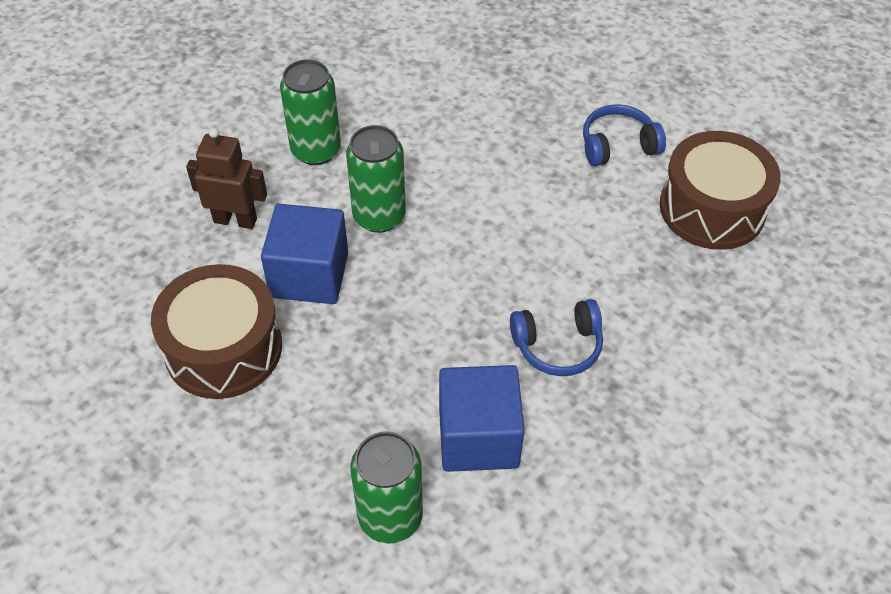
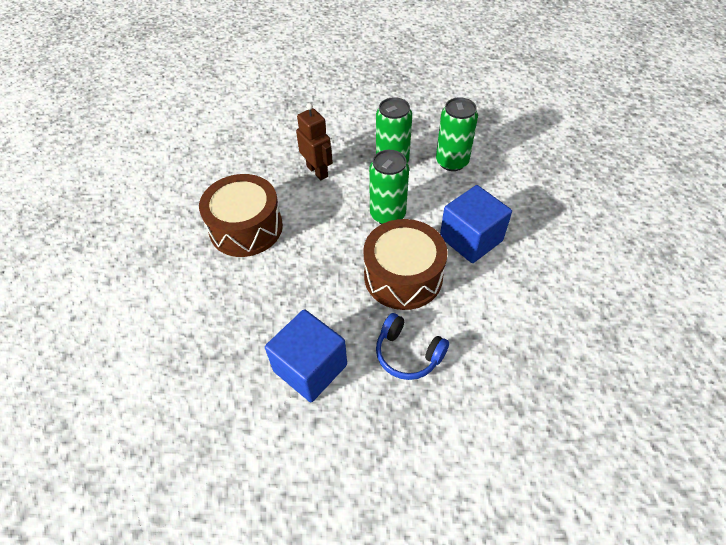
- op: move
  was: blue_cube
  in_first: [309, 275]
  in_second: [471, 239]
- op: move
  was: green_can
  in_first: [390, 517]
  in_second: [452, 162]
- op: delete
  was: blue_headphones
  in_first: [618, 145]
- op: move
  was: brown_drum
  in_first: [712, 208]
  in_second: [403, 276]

+ + + +

Set down all of the data word for word; no pictures belong in it.

:: Response to this exercise ::
- op: move
  was: blue_cube
  in_first: [309, 275]
  in_second: [471, 239]
- op: move
  was: green_can
  in_first: [390, 517]
  in_second: [452, 162]
- op: delete
  was: blue_headphones
  in_first: [618, 145]
- op: move
  was: brown_drum
  in_first: [712, 208]
  in_second: [403, 276]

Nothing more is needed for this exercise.